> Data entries

#####

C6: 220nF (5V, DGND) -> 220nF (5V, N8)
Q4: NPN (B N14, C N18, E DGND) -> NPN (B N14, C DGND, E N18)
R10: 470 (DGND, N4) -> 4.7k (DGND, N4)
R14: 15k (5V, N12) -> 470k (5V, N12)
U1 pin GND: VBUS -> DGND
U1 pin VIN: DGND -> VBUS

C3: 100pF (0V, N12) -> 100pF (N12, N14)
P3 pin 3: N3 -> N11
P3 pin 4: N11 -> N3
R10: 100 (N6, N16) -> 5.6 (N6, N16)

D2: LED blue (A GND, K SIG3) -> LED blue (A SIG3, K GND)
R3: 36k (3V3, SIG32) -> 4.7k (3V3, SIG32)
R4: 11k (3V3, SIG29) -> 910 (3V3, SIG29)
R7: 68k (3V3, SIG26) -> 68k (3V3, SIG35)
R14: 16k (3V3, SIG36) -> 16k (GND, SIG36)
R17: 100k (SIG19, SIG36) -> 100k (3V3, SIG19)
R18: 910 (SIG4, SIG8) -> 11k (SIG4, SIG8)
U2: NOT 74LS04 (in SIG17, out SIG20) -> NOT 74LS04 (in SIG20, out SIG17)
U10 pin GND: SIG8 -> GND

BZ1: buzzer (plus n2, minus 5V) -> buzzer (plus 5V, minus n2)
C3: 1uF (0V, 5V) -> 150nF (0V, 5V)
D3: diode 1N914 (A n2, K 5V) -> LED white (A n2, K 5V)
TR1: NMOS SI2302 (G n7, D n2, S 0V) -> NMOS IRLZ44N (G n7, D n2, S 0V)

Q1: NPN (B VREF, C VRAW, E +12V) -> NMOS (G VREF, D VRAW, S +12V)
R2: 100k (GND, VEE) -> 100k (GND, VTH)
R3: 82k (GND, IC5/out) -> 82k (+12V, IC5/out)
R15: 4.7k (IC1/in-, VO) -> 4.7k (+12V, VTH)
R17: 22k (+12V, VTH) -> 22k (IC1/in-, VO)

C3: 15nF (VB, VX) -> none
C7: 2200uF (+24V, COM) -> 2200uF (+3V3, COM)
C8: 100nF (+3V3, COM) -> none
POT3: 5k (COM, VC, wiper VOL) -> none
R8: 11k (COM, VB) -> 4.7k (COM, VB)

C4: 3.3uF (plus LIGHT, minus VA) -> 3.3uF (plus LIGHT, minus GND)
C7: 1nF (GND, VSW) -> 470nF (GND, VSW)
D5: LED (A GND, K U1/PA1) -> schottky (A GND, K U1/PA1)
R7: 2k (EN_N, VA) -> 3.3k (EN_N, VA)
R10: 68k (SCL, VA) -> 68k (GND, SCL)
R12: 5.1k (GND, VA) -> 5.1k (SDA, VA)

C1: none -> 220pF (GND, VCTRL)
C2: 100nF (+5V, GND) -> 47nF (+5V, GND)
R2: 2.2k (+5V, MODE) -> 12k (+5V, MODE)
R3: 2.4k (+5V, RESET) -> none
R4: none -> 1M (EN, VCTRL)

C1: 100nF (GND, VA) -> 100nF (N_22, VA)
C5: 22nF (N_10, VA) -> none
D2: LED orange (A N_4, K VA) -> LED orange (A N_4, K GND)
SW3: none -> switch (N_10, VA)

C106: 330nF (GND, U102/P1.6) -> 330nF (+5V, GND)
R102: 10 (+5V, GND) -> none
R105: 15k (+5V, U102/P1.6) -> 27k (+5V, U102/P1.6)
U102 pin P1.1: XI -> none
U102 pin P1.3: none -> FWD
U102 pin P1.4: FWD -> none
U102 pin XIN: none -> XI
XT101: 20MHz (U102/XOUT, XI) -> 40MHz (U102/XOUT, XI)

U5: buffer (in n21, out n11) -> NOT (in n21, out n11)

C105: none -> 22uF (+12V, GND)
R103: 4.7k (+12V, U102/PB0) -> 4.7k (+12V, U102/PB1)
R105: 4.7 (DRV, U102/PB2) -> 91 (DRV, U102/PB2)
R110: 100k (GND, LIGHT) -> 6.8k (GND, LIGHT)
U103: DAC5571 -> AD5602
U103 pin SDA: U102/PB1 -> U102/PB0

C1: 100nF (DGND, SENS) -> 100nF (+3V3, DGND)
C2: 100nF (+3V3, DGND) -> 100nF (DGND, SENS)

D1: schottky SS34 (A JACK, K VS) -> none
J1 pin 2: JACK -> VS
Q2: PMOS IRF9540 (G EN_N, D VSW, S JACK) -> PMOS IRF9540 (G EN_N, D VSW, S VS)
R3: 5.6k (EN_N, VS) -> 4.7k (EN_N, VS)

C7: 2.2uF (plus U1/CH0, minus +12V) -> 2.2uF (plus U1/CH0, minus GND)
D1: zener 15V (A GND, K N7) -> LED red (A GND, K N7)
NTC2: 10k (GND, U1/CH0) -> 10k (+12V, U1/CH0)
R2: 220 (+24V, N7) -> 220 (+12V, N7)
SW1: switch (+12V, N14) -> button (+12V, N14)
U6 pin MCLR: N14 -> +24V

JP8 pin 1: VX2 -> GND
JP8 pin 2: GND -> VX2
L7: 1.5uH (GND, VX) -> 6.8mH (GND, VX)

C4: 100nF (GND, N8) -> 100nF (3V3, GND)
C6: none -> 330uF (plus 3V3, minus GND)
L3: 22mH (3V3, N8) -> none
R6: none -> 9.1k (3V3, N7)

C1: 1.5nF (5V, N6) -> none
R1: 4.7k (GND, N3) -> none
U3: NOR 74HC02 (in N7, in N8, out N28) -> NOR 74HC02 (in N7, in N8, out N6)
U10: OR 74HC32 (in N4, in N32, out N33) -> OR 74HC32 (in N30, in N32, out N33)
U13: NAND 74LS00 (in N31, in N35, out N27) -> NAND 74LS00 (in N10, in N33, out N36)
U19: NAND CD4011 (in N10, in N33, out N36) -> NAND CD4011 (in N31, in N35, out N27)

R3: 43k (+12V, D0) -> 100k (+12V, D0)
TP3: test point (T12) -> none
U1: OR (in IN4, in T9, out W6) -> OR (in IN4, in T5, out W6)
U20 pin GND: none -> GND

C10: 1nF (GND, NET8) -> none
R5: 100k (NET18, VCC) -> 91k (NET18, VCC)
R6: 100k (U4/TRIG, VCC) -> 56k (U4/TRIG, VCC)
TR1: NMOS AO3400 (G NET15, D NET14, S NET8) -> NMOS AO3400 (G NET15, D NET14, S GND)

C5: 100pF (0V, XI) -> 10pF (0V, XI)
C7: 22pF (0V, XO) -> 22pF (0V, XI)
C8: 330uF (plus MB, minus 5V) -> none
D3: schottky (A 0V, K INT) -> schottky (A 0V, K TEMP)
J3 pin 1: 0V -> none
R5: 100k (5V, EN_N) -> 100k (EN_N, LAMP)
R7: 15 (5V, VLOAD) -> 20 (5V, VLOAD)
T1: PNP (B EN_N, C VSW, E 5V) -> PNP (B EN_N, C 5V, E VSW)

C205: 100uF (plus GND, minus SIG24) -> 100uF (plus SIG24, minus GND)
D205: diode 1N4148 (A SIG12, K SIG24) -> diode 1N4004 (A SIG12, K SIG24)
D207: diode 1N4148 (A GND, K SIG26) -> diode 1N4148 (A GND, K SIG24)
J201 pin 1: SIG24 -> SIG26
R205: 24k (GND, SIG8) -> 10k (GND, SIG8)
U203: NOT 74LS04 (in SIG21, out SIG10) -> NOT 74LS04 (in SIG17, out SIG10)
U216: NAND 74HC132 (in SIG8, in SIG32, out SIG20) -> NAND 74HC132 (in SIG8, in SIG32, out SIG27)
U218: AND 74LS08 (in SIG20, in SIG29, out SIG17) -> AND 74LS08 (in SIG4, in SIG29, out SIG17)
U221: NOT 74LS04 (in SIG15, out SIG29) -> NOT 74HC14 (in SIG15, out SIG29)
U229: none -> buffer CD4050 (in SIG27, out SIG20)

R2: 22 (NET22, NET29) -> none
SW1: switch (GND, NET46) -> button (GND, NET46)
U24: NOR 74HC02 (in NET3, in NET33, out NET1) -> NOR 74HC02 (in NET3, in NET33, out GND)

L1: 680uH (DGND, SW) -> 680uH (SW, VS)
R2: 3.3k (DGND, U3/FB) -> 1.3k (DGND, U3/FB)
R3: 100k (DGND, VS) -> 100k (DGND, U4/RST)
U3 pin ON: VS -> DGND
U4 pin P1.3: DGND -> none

#####

> EXERCISE BRIEF
Copy every line above that holds the word "SENS".

> RESULT OF THE TASK
C1: 100nF (DGND, SENS) -> 100nF (+3V3, DGND)
C2: 100nF (+3V3, DGND) -> 100nF (DGND, SENS)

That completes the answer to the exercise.